Every line containing the string "down" is to be copied from the records.

(Records contained in a dataset)
────────────────────

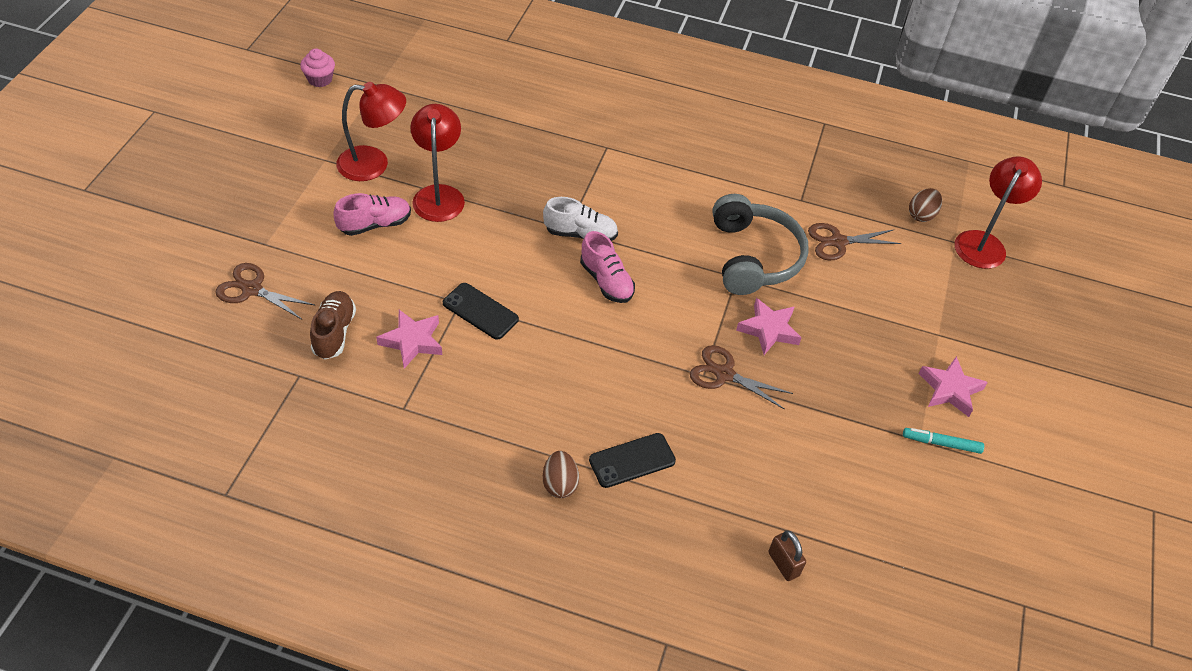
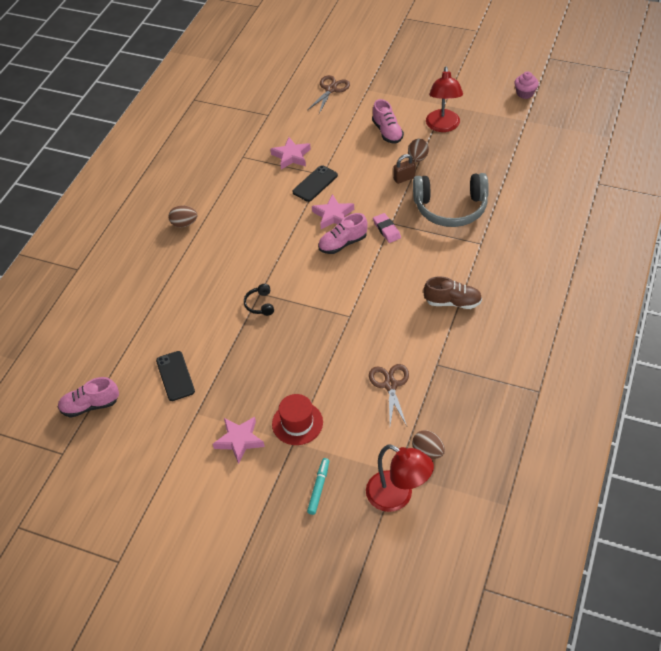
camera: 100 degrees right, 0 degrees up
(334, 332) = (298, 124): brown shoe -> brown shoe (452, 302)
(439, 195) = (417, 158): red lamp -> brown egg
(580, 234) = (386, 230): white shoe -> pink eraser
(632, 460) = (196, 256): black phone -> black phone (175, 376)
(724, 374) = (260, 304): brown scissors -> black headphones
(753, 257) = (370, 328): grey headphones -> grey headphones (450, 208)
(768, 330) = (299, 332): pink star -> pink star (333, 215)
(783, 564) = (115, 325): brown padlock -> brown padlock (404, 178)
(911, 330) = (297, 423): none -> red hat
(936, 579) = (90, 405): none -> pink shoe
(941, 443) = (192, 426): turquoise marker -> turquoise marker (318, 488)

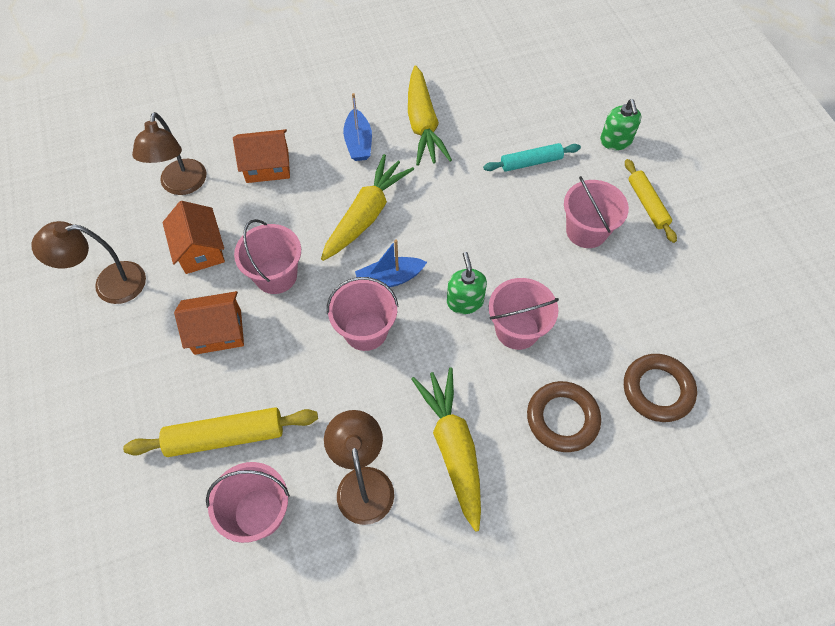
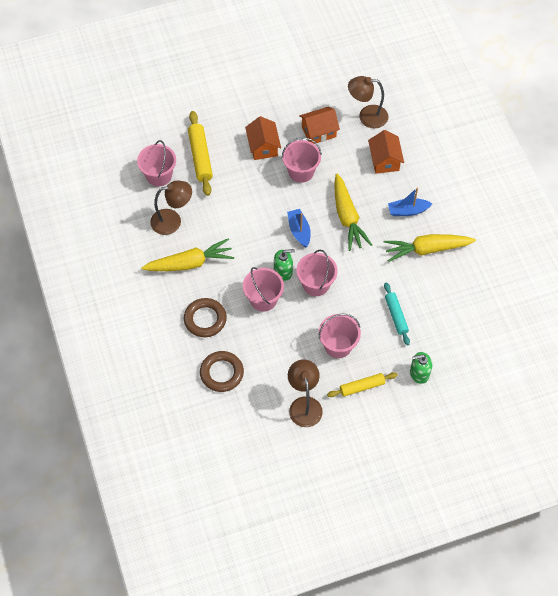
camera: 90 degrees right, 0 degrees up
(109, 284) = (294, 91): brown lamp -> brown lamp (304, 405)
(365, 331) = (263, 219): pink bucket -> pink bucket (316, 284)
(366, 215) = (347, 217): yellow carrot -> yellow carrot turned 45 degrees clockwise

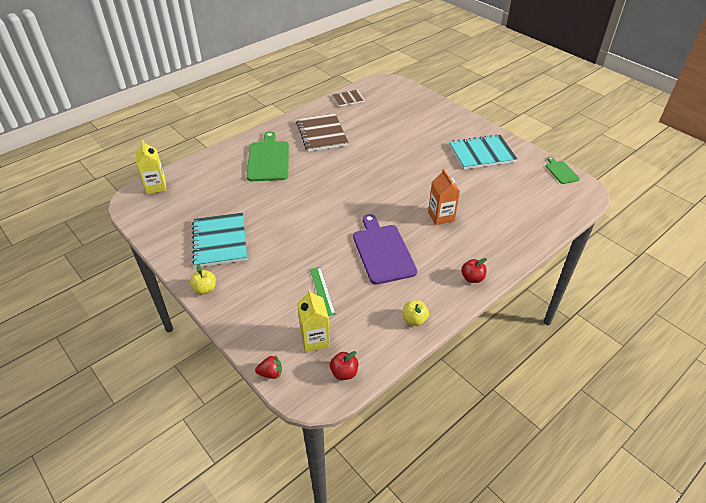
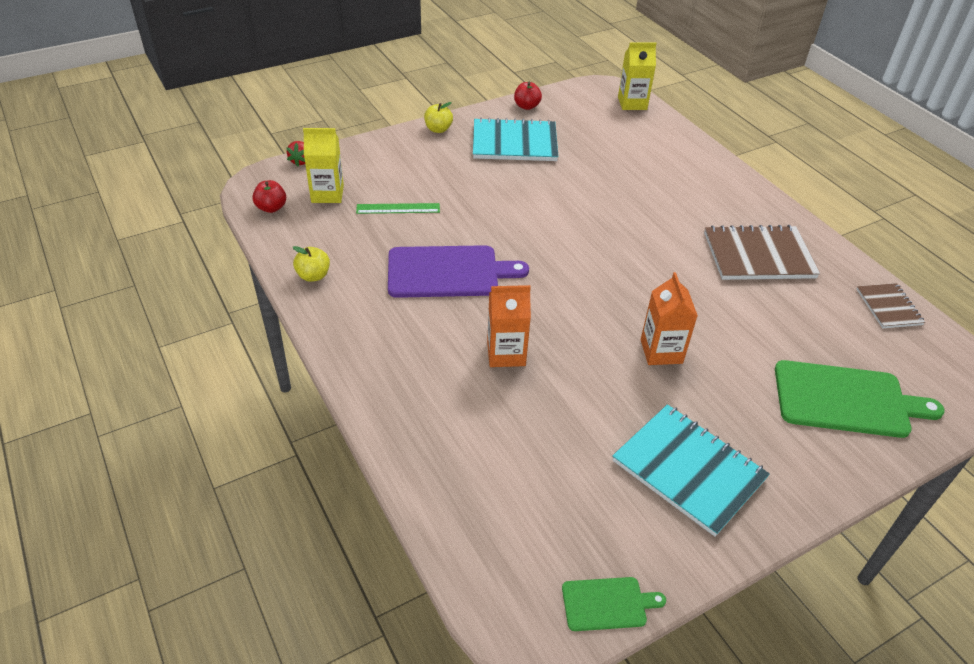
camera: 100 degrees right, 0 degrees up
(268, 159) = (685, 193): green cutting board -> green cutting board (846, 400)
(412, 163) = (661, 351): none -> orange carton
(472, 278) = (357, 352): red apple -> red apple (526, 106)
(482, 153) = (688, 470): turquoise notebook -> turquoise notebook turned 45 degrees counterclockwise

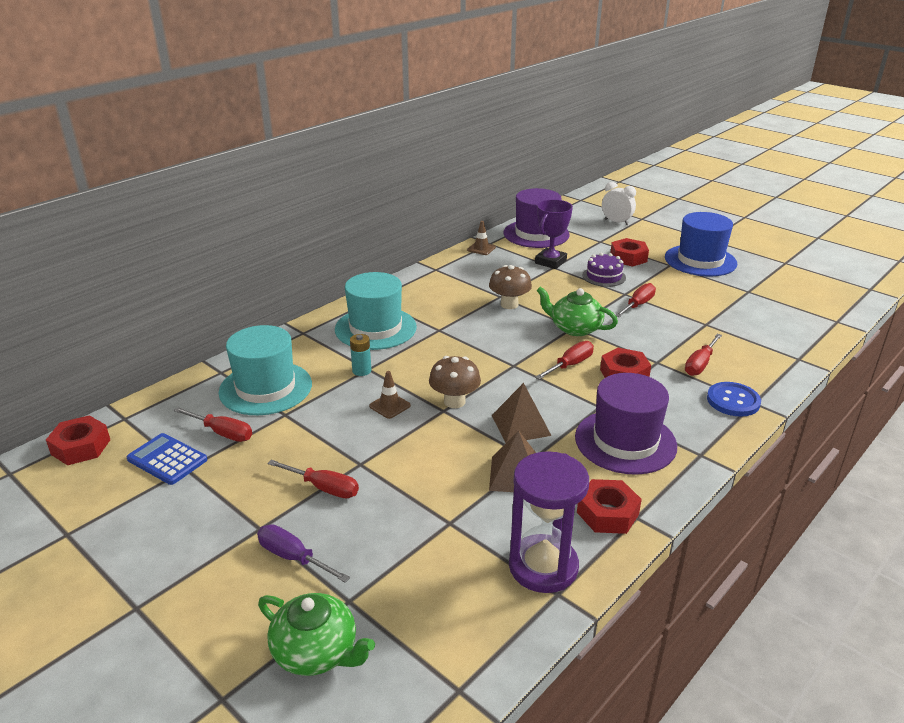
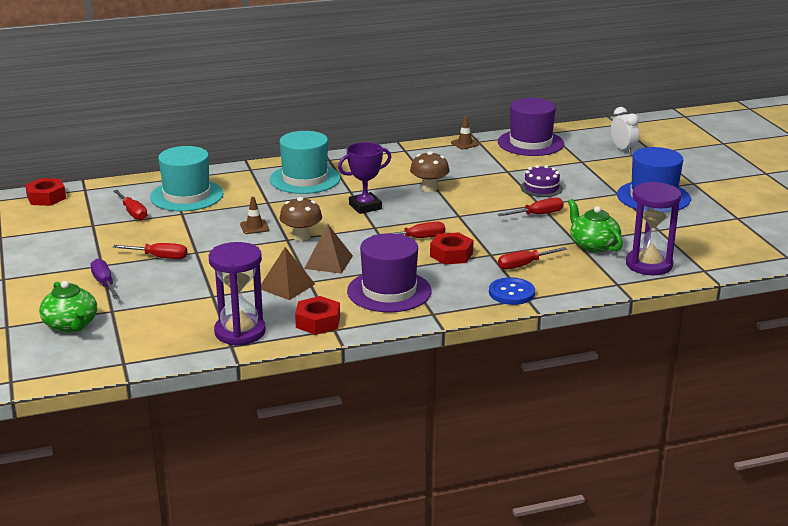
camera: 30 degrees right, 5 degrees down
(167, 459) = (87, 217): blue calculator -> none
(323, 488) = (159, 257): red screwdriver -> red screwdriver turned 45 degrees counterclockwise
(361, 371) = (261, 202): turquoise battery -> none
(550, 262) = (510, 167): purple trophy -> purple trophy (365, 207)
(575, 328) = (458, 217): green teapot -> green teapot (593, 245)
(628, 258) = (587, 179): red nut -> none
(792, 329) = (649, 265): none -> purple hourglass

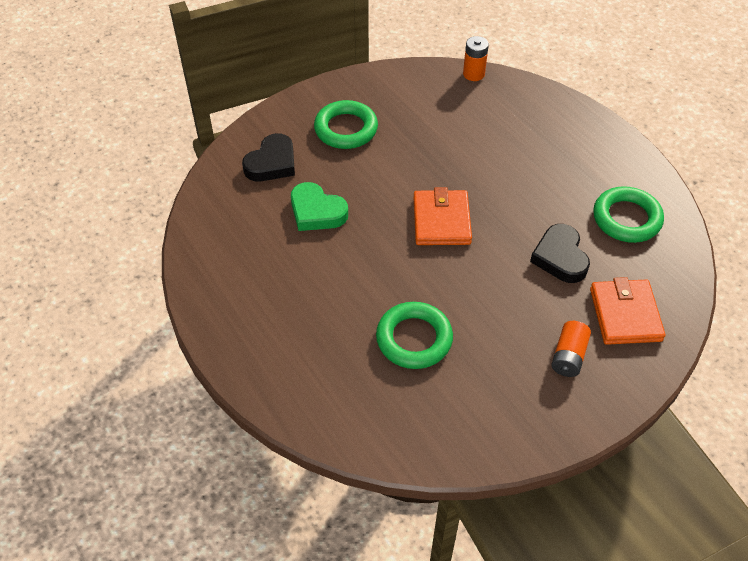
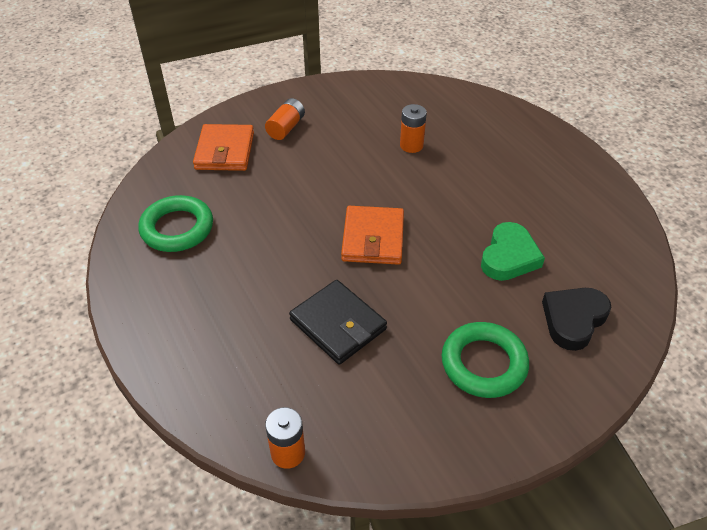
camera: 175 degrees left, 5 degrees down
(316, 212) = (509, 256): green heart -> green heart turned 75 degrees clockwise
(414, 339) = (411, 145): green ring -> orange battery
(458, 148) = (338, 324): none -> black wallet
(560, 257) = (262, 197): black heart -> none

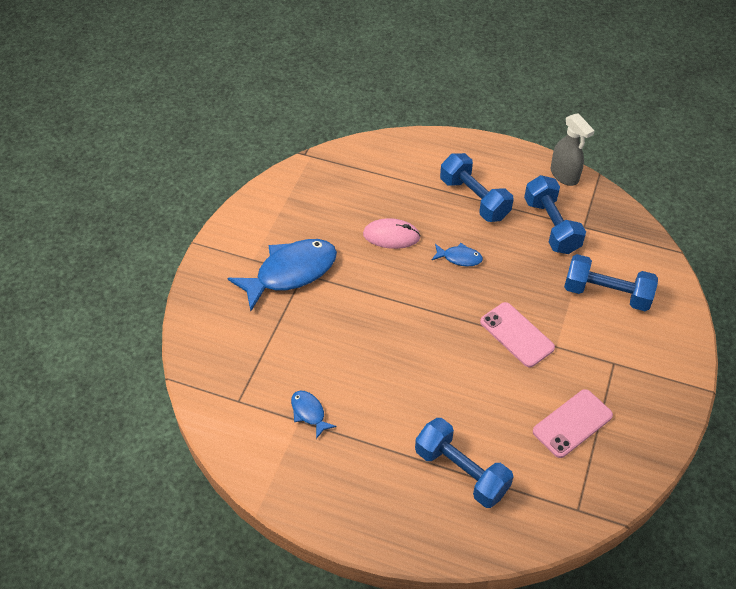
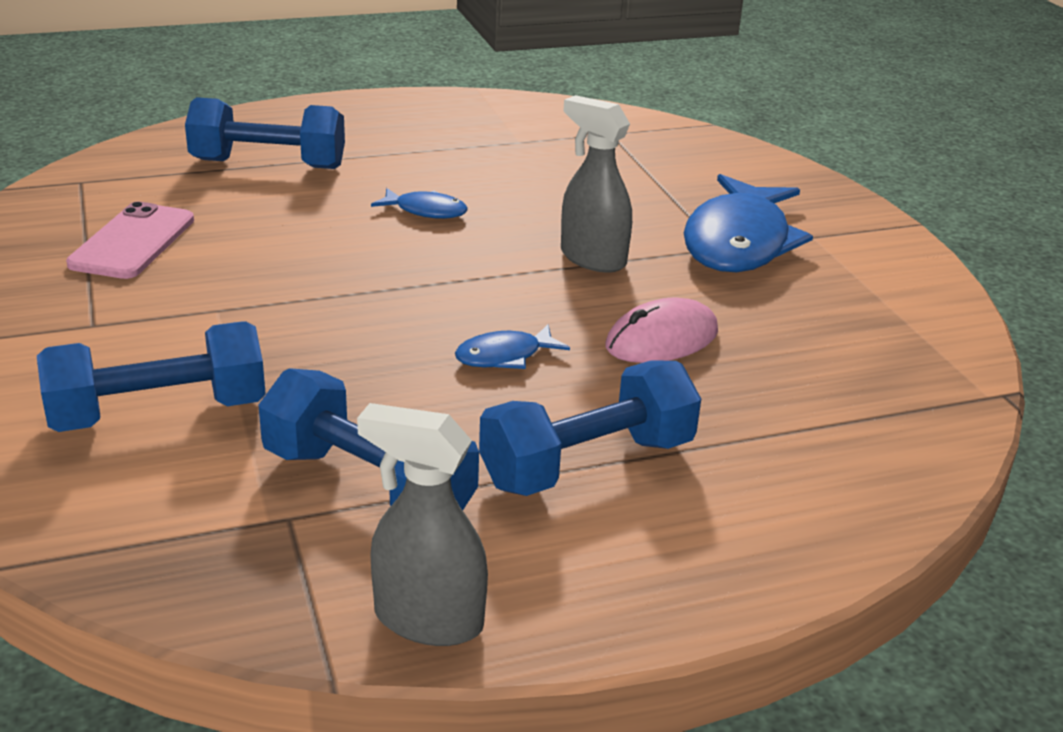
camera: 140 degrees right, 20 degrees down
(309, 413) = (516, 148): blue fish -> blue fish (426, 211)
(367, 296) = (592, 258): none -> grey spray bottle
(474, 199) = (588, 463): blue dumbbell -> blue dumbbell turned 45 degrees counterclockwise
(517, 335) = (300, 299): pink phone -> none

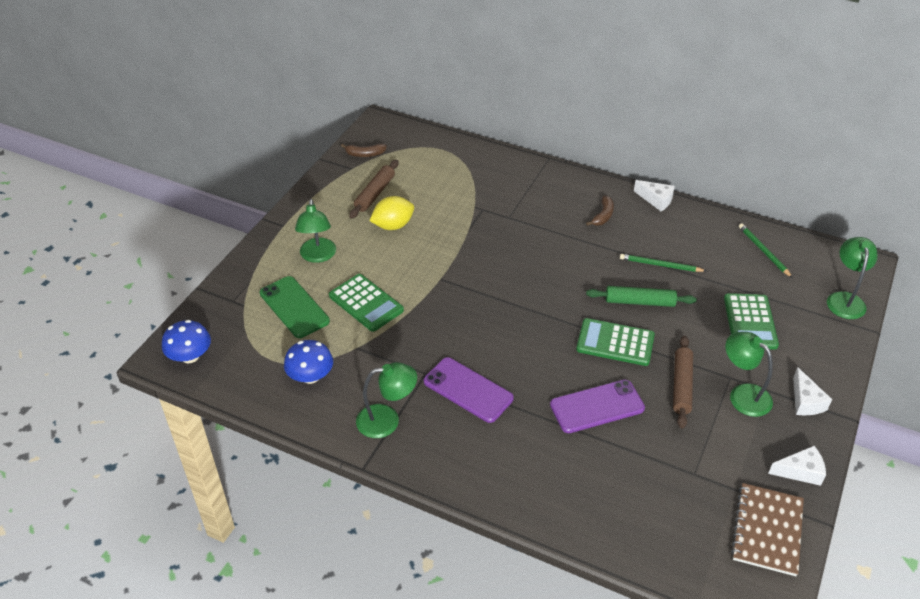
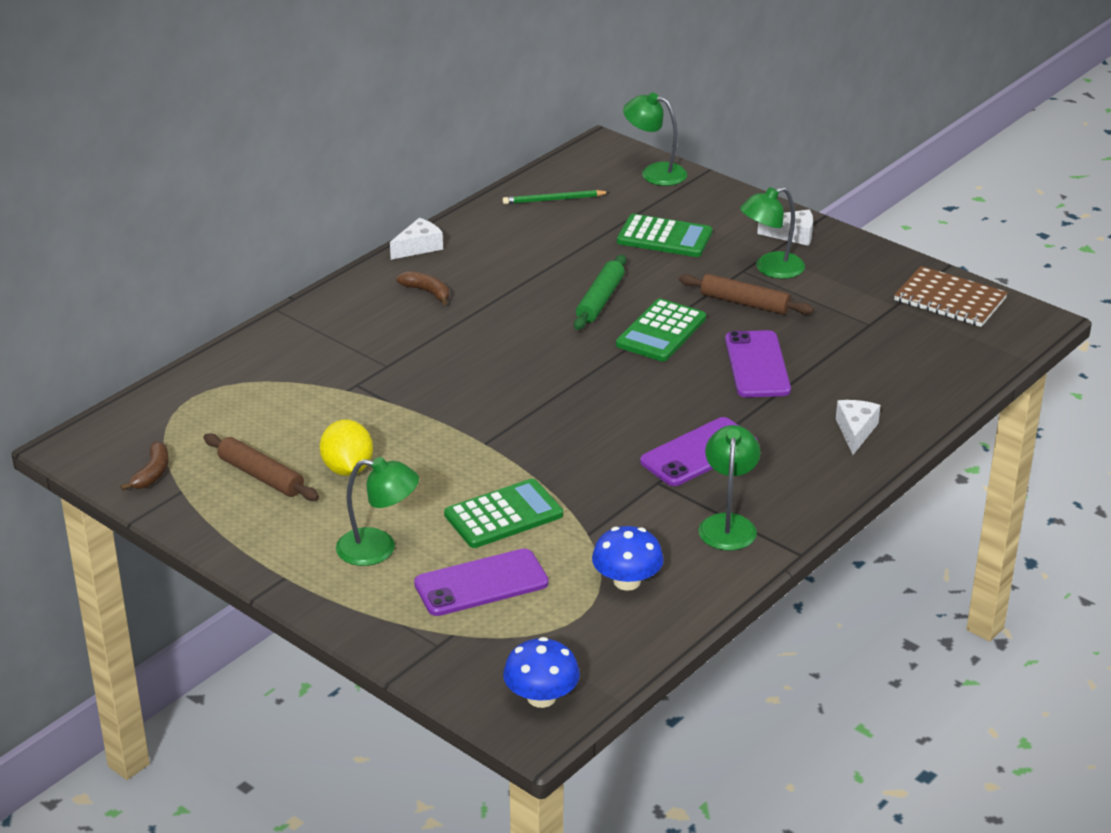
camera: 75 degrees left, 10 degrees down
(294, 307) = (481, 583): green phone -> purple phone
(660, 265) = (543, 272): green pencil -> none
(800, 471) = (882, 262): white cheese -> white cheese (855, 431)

────────────────────

### EXERCISE RESPONSE
camera: 30 degrees right, 5 degrees down
camera: 175 degrees left, 5 degrees down
camera: 140 degrees right, 20 degrees down
camera: 75 degrees left, 10 degrees down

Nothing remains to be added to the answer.